What to work on
Present the data below as a numbered list, leaving out blank lines.

Provided information
* BEGIN *

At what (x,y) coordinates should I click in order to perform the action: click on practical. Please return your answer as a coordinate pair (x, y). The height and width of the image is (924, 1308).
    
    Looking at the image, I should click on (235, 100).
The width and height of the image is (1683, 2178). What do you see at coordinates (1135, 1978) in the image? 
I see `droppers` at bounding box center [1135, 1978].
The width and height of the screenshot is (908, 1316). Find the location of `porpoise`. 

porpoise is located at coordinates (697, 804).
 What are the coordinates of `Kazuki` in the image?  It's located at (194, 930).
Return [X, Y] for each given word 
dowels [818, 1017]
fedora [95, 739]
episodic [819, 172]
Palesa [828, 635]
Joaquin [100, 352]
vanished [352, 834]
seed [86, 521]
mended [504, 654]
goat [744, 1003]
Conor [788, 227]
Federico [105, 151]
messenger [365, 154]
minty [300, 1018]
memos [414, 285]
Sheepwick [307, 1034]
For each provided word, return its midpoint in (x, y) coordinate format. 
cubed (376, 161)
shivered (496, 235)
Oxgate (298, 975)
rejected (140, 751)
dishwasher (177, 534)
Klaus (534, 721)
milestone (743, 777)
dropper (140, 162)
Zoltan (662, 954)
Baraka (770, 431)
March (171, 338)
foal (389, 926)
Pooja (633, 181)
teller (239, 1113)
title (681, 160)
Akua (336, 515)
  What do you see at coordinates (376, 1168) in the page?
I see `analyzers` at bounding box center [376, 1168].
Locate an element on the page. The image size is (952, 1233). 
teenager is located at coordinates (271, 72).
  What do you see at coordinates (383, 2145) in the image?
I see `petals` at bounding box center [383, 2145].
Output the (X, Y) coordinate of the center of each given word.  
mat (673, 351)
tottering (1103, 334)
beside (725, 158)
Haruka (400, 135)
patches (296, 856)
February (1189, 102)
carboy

* END *

Exercise response
1. At what (x,y) coordinates should I click in order to perform the action: click on practical. Please return your answer as a coordinate pair (x, y). The height and width of the image is (924, 1308).
2.     Looking at the image, I should click on (235, 100).
3. The width and height of the image is (1683, 2178). What do you see at coordinates (1135, 1978) in the image? 
4. I see `droppers` at bounding box center [1135, 1978].
5. The width and height of the screenshot is (908, 1316). Find the location of `porpoise`. 
6. porpoise is located at coordinates (697, 804).
7.  What are the coordinates of `Kazuki` in the image?  It's located at (194, 930).
8. Return [X, Y] for each given word 
9. dowels [818, 1017]
10. fedora [95, 739]
11. episodic [819, 172]
12. Palesa [828, 635]
13. Joaquin [100, 352]
14. vanished [352, 834]
15. seed [86, 521]
16. mended [504, 654]
17. goat [744, 1003]
18. Conor [788, 227]
19. Federico [105, 151]
20. messenger [365, 154]
21. minty [300, 1018]
22. memos [414, 285]
23. Sheepwick [307, 1034]
24. For each provided word, return its midpoint in (x, y) coordinate format. 
25. cubed (376, 161)
26. shivered (496, 235)
27. Oxgate (298, 975)
28. rejected (140, 751)
29. dishwasher (177, 534)
30. Klaus (534, 721)
31. milestone (743, 777)
32. dropper (140, 162)
33. Zoltan (662, 954)
34. Baraka (770, 431)
35. March (171, 338)
36. foal (389, 926)
37. Pooja (633, 181)
38. teller (239, 1113)
39. title (681, 160)
40. Akua (336, 515)
41.   What do you see at coordinates (376, 1168) in the page?
42. I see `analyzers` at bounding box center [376, 1168].
43. Locate an element on the page. The image size is (952, 1233). 
44. teenager is located at coordinates (271, 72).
45.   What do you see at coordinates (383, 2145) in the image?
46. I see `petals` at bounding box center [383, 2145].
47. Output the (X, Y) coordinate of the center of each given word.  
48. mat (673, 351)
49. tottering (1103, 334)
50. beside (725, 158)
51. Haruka (400, 135)
52. patches (296, 856)
53. February (1189, 102)
54. carboy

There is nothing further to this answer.